**Prompt**
Your answer must consist of every line from the data below that includes the word "notebook".

**Supplied material**

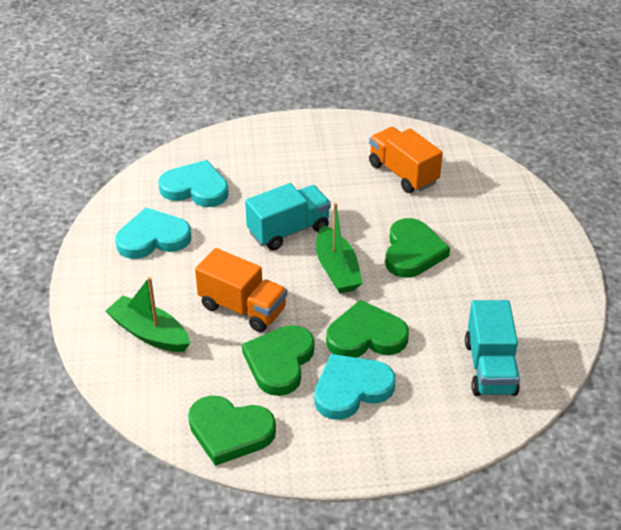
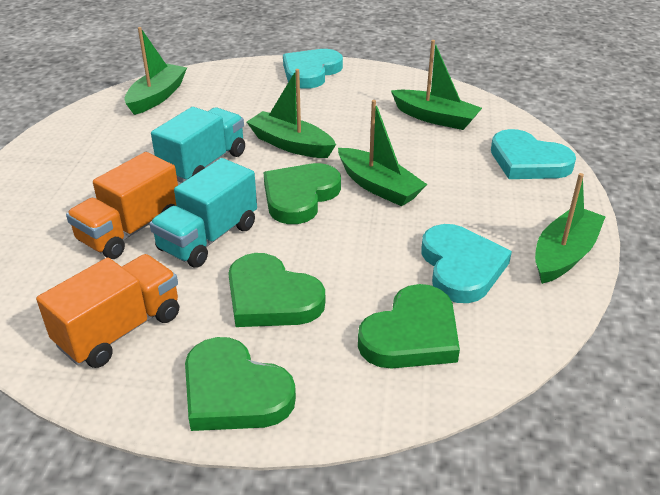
green boat: 2 -> 5

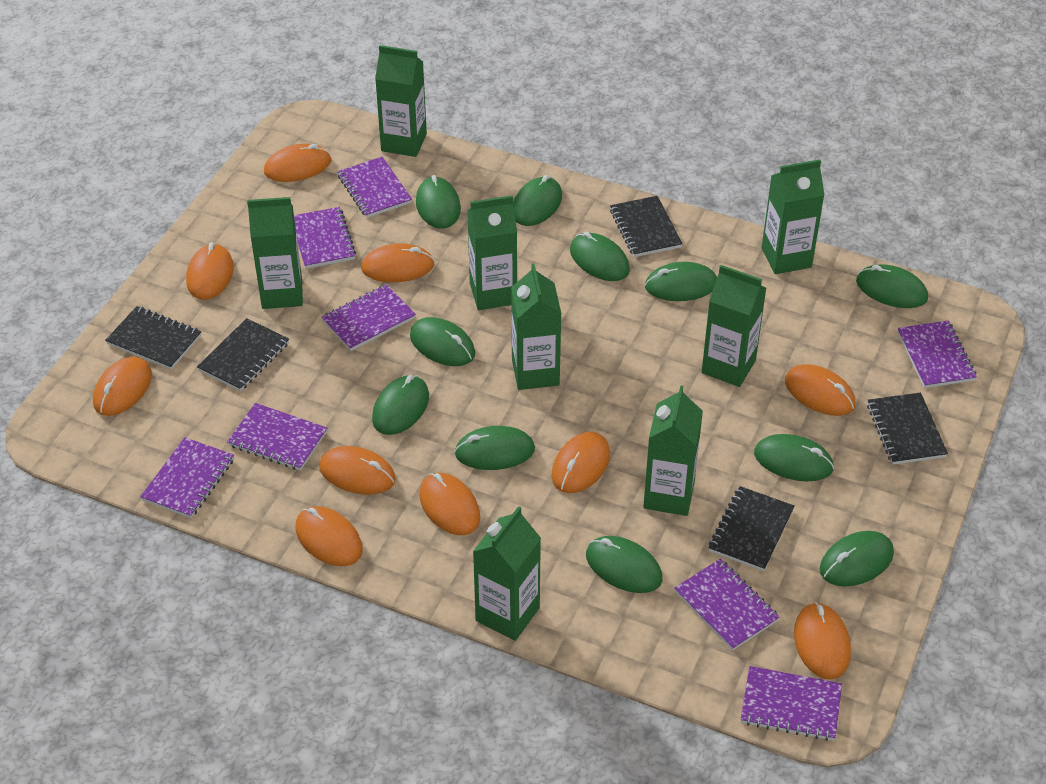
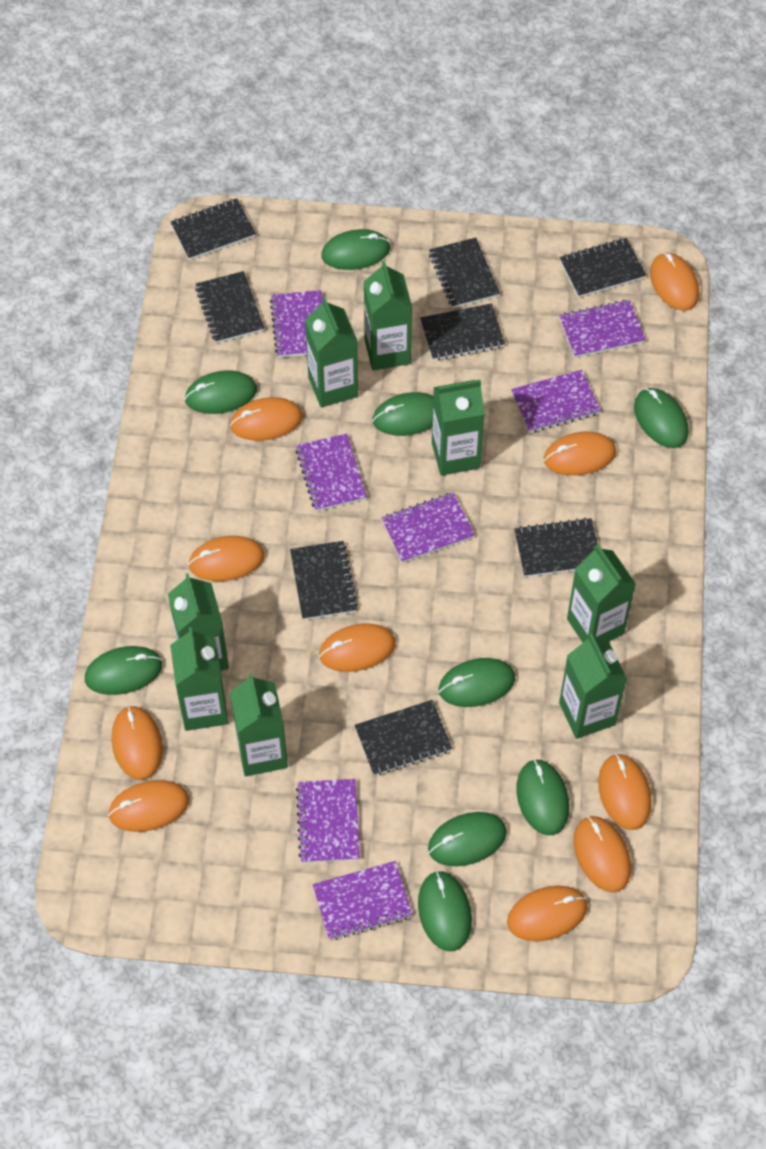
black notebook: 5 -> 8
green mouse: 11 -> 9
purple notebook: 8 -> 7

**Task solution**
black notebook: 5 -> 8
purple notebook: 8 -> 7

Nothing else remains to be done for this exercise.